→ ASSIGNMENT:
Copy each line below in which the string "nothing" occurs.

→ DATA RECORDS:
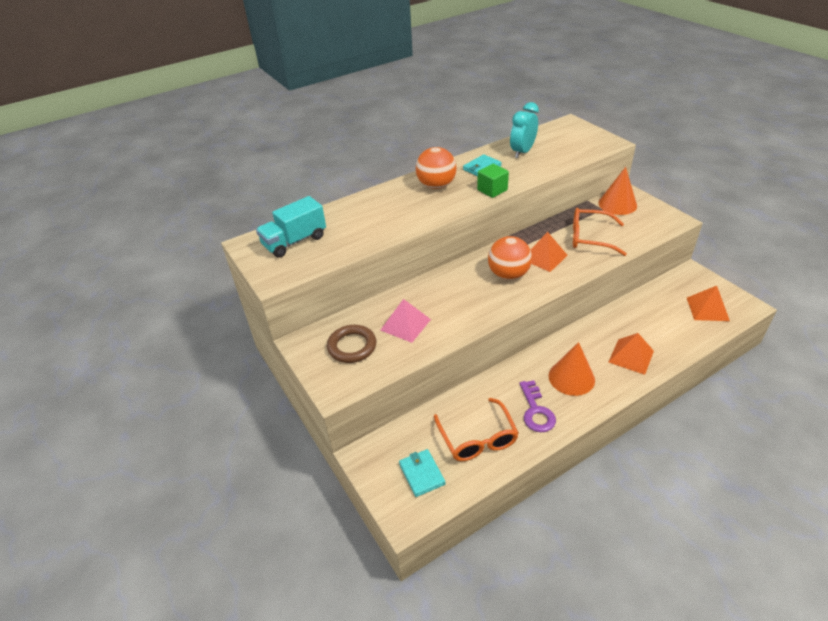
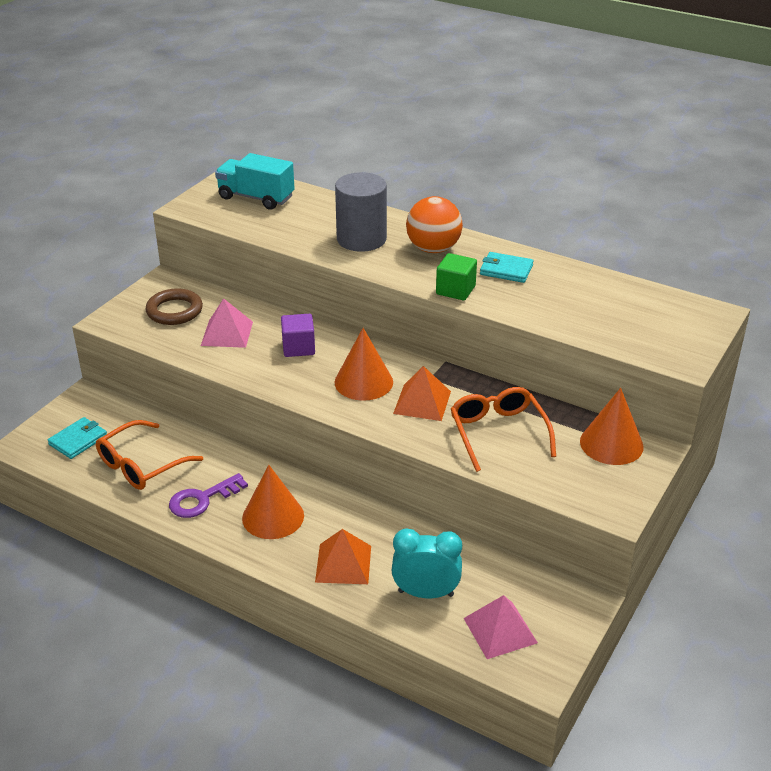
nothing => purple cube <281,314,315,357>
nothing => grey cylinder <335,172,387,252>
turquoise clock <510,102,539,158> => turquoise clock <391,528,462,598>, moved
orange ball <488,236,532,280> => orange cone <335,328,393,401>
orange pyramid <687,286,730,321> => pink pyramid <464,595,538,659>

→ SOLUTION BELOW:
nothing => purple cube <281,314,315,357>
nothing => grey cylinder <335,172,387,252>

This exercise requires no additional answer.